▶ AIM OF THE TASK
Please output exactly the part of the records below that opens with the line containing "(427, 265) = (386, 223): orange" and closes with the line containing "(587, 74) = (686, 108): pink pot -> none", both lines included, and nothing else.

▶ INPUT MATERIAL

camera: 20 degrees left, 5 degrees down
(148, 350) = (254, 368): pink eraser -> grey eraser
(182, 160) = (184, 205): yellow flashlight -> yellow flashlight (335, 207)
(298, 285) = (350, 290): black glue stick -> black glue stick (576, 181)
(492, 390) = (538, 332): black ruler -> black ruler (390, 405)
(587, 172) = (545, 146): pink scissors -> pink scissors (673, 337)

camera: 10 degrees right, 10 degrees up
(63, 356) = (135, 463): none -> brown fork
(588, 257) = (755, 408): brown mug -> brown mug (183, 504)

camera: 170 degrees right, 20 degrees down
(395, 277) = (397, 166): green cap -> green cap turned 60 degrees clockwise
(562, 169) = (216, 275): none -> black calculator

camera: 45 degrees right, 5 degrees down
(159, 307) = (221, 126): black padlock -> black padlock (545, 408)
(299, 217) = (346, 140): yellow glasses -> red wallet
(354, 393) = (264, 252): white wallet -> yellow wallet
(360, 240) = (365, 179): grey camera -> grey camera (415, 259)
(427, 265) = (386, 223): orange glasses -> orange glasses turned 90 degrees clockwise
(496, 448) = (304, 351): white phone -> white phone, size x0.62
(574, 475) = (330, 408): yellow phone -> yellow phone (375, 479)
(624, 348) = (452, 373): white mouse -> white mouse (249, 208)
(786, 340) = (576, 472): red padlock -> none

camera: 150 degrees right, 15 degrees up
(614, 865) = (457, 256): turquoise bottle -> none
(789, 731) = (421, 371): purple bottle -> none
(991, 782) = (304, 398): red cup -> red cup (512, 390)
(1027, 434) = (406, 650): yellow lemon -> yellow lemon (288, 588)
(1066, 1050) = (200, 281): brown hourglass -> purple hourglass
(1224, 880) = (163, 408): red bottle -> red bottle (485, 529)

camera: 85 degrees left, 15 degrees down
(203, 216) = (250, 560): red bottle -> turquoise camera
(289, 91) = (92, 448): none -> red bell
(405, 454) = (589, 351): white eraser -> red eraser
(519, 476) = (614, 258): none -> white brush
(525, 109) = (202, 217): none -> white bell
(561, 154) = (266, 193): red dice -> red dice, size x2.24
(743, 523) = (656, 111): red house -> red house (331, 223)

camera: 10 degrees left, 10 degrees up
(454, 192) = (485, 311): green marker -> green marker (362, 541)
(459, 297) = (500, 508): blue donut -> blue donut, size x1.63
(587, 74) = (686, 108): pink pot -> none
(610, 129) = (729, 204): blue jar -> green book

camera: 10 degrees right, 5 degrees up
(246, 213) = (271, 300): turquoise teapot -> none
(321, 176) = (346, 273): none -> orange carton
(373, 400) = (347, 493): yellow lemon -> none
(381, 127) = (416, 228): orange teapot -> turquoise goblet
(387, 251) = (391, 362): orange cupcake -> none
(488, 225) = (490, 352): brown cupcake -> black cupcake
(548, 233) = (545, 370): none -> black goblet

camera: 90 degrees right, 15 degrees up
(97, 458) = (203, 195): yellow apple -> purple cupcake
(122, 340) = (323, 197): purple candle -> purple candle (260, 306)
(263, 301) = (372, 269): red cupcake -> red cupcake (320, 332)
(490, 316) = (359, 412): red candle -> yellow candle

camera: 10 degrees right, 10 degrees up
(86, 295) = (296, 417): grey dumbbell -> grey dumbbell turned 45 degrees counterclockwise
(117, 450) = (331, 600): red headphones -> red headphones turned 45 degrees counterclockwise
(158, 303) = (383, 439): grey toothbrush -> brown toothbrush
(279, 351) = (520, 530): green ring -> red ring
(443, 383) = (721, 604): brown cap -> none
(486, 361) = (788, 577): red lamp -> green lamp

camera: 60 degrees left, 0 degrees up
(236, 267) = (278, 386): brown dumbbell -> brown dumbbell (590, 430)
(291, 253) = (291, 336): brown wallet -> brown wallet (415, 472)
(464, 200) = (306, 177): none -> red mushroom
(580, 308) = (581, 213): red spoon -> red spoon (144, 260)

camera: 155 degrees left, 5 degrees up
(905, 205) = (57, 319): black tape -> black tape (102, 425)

▶ TASK SOLUTION
(427, 265) = (386, 223): orange glasses -> orange glasses turned 90 degrees clockwise
(496, 448) = (304, 351): white phone -> white phone, size x0.62
(574, 475) = (330, 408): yellow phone -> yellow phone (375, 479)
(624, 348) = (452, 373): white mouse -> white mouse (249, 208)
(786, 340) = (576, 472): red padlock -> none

camera: 150 degrees right, 15 degrees up
(614, 865) = (457, 256): turquoise bottle -> none
(789, 731) = (421, 371): purple bottle -> none
(991, 782) = (304, 398): red cup -> red cup (512, 390)
(1027, 434) = (406, 650): yellow lemon -> yellow lemon (288, 588)
(1066, 1050) = (200, 281): brown hourglass -> purple hourglass
(1224, 880) = (163, 408): red bottle -> red bottle (485, 529)

camera: 85 degrees left, 15 degrees down
(203, 216) = (250, 560): red bottle -> turquoise camera
(289, 91) = (92, 448): none -> red bell
(405, 454) = (589, 351): white eraser -> red eraser
(519, 476) = (614, 258): none -> white brush
(525, 109) = (202, 217): none -> white bell
(561, 154) = (266, 193): red dice -> red dice, size x2.24
(743, 523) = (656, 111): red house -> red house (331, 223)

camera: 10 degrees left, 10 degrees up
(454, 192) = (485, 311): green marker -> green marker (362, 541)
(459, 297) = (500, 508): blue donut -> blue donut, size x1.63
(587, 74) = (686, 108): pink pot -> none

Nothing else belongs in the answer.